--- DATA PROVIDED Enclosed Below ---

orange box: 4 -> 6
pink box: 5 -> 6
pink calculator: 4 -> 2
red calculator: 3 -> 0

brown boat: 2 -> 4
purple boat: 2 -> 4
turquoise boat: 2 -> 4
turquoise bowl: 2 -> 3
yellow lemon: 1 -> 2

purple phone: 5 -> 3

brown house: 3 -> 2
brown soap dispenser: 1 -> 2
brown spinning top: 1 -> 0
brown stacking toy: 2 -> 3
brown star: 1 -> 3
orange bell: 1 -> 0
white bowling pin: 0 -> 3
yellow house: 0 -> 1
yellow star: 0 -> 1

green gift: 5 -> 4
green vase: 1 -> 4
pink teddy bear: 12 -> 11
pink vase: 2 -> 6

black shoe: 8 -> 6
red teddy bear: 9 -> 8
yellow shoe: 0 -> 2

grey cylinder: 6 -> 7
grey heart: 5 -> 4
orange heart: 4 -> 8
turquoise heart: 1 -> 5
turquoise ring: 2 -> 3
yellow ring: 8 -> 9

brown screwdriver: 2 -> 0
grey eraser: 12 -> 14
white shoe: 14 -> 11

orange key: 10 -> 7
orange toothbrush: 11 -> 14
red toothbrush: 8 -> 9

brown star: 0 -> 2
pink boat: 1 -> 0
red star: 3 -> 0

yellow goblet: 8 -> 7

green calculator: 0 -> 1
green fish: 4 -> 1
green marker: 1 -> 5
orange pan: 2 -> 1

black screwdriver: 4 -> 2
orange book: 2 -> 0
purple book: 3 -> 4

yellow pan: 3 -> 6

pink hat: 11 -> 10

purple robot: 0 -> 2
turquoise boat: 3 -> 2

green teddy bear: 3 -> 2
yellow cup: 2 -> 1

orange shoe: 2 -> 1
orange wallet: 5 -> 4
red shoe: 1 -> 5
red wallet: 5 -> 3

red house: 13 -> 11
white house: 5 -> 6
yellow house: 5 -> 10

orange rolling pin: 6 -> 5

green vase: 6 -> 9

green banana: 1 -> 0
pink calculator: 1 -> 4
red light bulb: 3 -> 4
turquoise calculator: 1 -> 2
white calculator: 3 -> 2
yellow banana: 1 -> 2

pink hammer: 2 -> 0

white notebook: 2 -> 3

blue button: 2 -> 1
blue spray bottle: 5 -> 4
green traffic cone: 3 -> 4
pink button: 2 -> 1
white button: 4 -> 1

--- End of Enclosed DATA PROVIDED ---

> _TASK ITEM_
Using the entries above, give again exactly the lines from the line holding "green marker: 1 -> 5" through the line holding "green banana: 1 -> 0". Include both end lines and nothing else.

> _REPLY TO THE TASK_
green marker: 1 -> 5
orange pan: 2 -> 1

black screwdriver: 4 -> 2
orange book: 2 -> 0
purple book: 3 -> 4

yellow pan: 3 -> 6

pink hat: 11 -> 10

purple robot: 0 -> 2
turquoise boat: 3 -> 2

green teddy bear: 3 -> 2
yellow cup: 2 -> 1

orange shoe: 2 -> 1
orange wallet: 5 -> 4
red shoe: 1 -> 5
red wallet: 5 -> 3

red house: 13 -> 11
white house: 5 -> 6
yellow house: 5 -> 10

orange rolling pin: 6 -> 5

green vase: 6 -> 9

green banana: 1 -> 0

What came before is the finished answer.